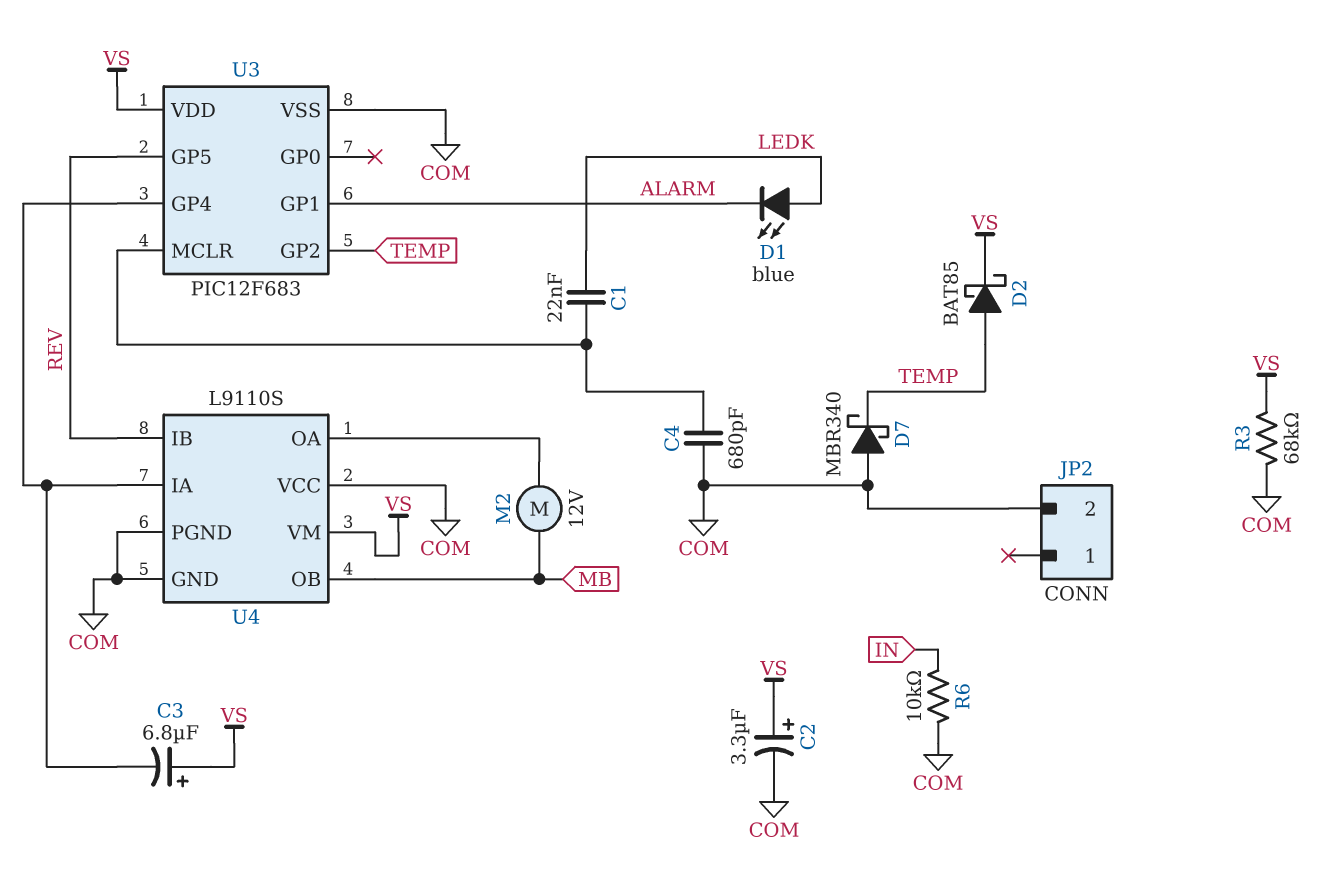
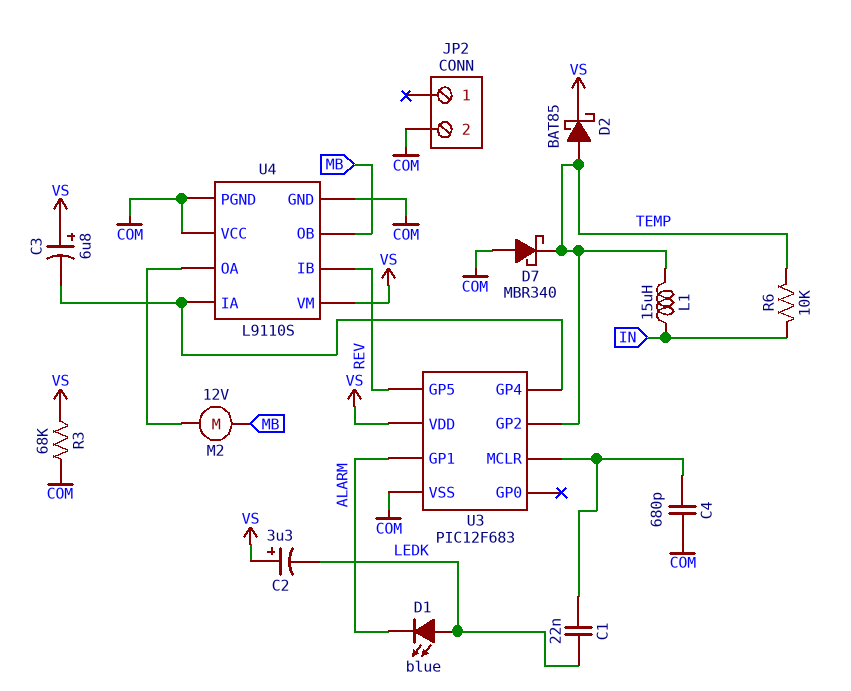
C2: 3.3uF (plus VS, minus COM) -> 3.3uF (plus VS, minus LEDK)
L1: none -> 15uH (IN, TEMP)
R6: 10k (COM, IN) -> 10k (IN, TEMP)

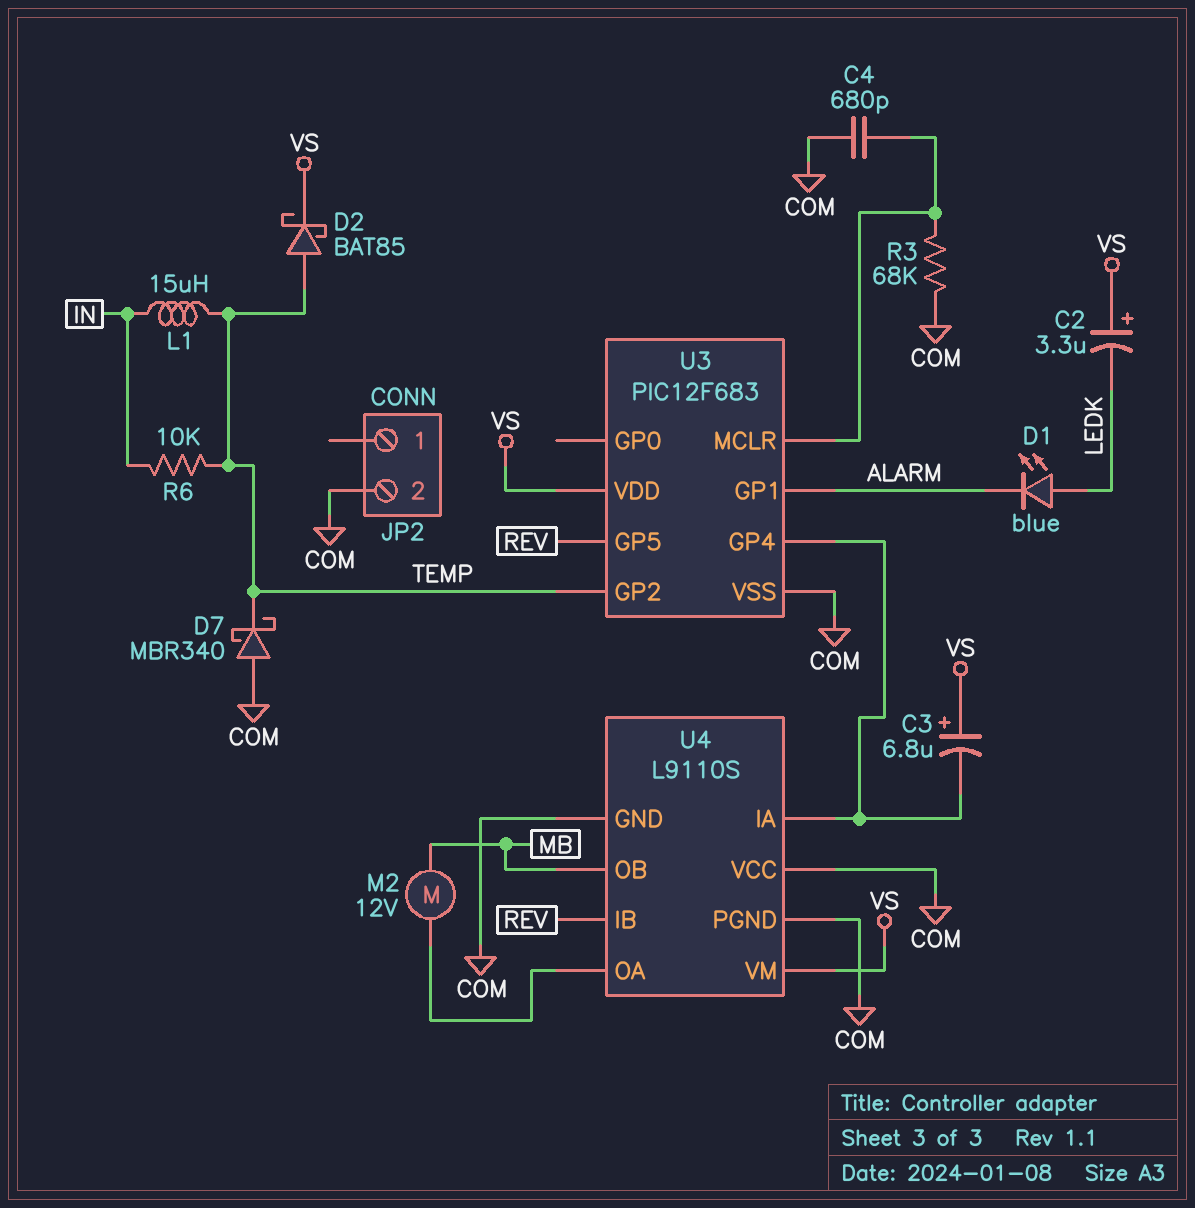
C1: 22nF (LEDK, U3/MCLR) -> none
R3: 68k (COM, VS) -> 68k (COM, U3/MCLR)

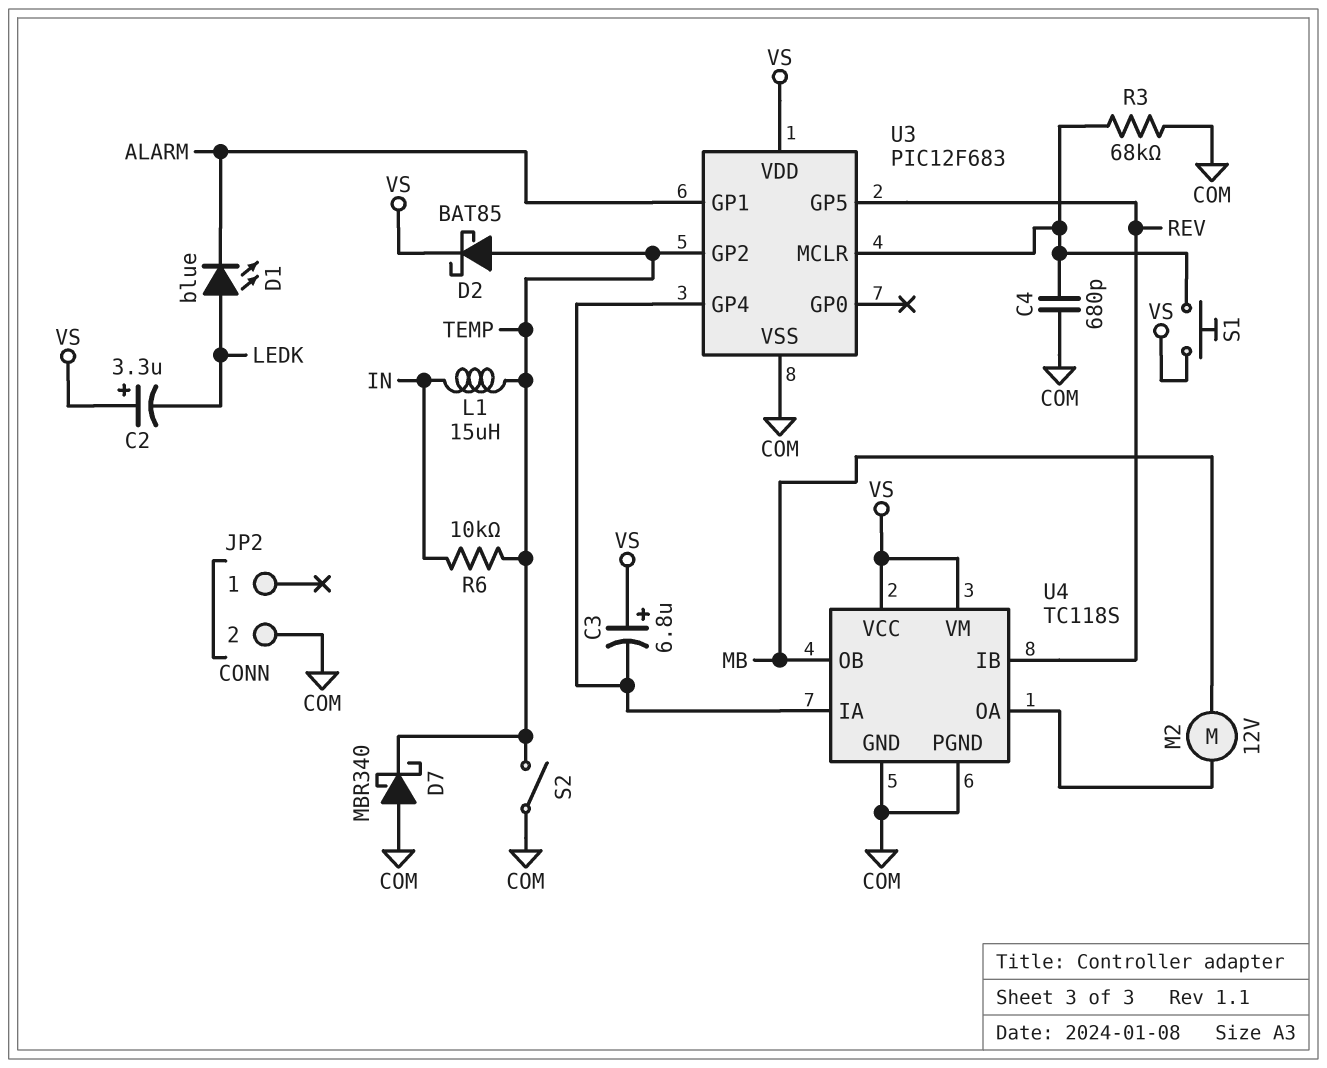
S1: none -> button (U3/MCLR, VS)
S2: none -> switch (COM, TEMP)
U4: L9110S -> TC118S
U4 pin VCC: COM -> VS

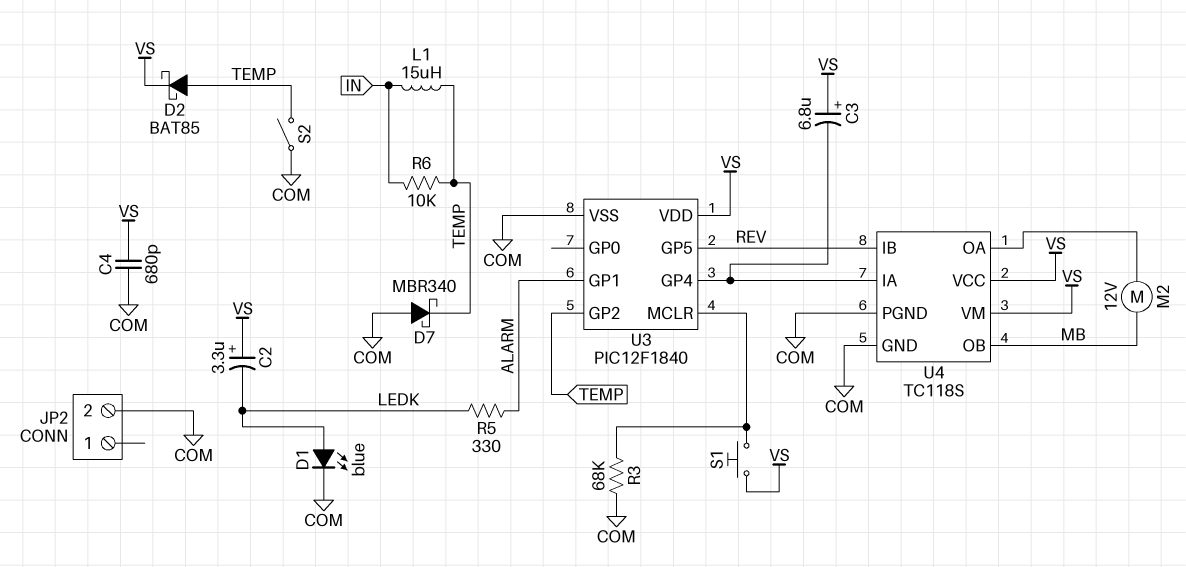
C4: 680pF (COM, U3/MCLR) -> 680pF (COM, VS)
D1: LED blue (A LEDK, K ALARM) -> LED blue (A LEDK, K COM)
R5: none -> 330 (ALARM, LEDK)
U3: PIC12F683 -> PIC12F1840

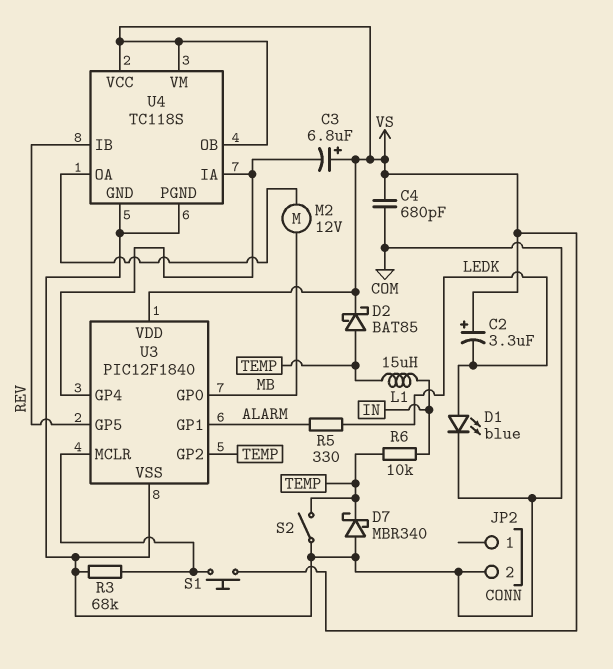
U3 pin GP0: none -> MB
U4 pin OB: MB -> VS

Prompt
None of the pictures should appear; copy the rest of the material above exactly.

Problem solution
C2: 3.3uF (plus VS, minus COM) -> 3.3uF (plus VS, minus LEDK)
L1: none -> 15uH (IN, TEMP)
R6: 10k (COM, IN) -> 10k (IN, TEMP)

C1: 22nF (LEDK, U3/MCLR) -> none
R3: 68k (COM, VS) -> 68k (COM, U3/MCLR)

S1: none -> button (U3/MCLR, VS)
S2: none -> switch (COM, TEMP)
U4: L9110S -> TC118S
U4 pin VCC: COM -> VS

C4: 680pF (COM, U3/MCLR) -> 680pF (COM, VS)
D1: LED blue (A LEDK, K ALARM) -> LED blue (A LEDK, K COM)
R5: none -> 330 (ALARM, LEDK)
U3: PIC12F683 -> PIC12F1840

U3 pin GP0: none -> MB
U4 pin OB: MB -> VS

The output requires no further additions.